**PROBLEM STATEMENT:**
List every row below that contains the word "pixel", copying each one in full. Case counts.

start

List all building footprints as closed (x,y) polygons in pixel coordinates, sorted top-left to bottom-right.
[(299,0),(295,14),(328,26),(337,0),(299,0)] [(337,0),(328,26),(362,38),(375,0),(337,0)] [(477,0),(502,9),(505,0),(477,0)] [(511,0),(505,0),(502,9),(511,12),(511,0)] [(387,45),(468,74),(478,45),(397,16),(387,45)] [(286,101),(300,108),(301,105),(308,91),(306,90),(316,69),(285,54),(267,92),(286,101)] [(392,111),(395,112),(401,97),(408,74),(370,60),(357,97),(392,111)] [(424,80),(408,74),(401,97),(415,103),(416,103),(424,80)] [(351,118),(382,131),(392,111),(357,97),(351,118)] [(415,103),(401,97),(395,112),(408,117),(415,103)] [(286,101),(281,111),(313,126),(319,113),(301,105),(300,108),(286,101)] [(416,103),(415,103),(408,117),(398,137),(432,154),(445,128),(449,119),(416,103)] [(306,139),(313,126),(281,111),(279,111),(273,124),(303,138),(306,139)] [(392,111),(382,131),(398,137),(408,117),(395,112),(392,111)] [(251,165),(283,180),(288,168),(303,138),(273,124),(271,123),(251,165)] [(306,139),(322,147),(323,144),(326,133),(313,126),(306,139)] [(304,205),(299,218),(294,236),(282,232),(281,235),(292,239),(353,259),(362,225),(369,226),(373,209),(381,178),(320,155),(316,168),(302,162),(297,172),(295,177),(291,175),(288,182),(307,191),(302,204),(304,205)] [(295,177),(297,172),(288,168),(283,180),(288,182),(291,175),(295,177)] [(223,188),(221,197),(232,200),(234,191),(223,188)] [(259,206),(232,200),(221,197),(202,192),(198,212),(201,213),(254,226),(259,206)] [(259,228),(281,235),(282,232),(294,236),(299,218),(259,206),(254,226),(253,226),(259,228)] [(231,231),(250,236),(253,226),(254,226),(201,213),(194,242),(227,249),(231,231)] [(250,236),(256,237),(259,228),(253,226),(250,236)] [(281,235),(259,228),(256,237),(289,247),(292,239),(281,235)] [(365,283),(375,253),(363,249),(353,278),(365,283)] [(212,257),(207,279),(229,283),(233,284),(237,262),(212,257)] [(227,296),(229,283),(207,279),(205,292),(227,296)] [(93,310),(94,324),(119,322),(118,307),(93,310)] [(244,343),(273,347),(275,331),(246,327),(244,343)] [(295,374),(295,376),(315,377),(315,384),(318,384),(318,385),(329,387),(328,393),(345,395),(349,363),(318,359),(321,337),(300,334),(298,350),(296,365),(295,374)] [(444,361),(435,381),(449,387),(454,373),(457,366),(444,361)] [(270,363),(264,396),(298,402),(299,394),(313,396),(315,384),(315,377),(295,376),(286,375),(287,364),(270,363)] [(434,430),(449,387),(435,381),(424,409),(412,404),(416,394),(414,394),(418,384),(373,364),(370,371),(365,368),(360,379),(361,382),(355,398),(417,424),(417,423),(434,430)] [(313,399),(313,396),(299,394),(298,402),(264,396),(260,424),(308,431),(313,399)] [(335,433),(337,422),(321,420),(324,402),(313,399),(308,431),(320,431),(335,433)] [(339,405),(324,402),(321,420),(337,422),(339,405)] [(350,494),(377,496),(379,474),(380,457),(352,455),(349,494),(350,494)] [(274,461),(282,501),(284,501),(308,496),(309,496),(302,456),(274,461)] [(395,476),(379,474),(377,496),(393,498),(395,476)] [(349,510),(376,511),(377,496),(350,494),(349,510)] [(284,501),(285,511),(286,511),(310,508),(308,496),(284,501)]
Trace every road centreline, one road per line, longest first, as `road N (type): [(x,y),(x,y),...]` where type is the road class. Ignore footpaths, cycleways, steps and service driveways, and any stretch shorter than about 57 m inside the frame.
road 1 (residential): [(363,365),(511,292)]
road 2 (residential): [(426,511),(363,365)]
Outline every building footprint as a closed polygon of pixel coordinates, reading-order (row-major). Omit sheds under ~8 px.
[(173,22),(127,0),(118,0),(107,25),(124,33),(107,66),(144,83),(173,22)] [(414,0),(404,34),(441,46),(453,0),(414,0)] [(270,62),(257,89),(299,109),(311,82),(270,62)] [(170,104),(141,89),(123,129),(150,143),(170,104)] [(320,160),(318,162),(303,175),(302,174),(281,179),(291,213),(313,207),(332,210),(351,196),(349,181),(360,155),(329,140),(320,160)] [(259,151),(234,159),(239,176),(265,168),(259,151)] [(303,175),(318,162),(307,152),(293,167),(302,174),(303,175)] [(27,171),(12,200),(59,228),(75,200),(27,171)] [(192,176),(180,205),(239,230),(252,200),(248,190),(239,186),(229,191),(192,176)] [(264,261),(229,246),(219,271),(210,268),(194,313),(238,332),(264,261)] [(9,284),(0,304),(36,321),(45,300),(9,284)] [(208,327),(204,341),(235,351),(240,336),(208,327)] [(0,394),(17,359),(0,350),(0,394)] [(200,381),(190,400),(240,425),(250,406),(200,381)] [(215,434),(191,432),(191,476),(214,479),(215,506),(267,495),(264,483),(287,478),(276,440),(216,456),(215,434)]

end

**TASK OUTPUT:**
List all building footprints as closed (x,y) polygons in pixel coordinates, sorted top-left to bottom-right.
Outline every building footprint as a closed polygon of pixel coordinates, reading-order (row-major). Omit sheds under ~8 px.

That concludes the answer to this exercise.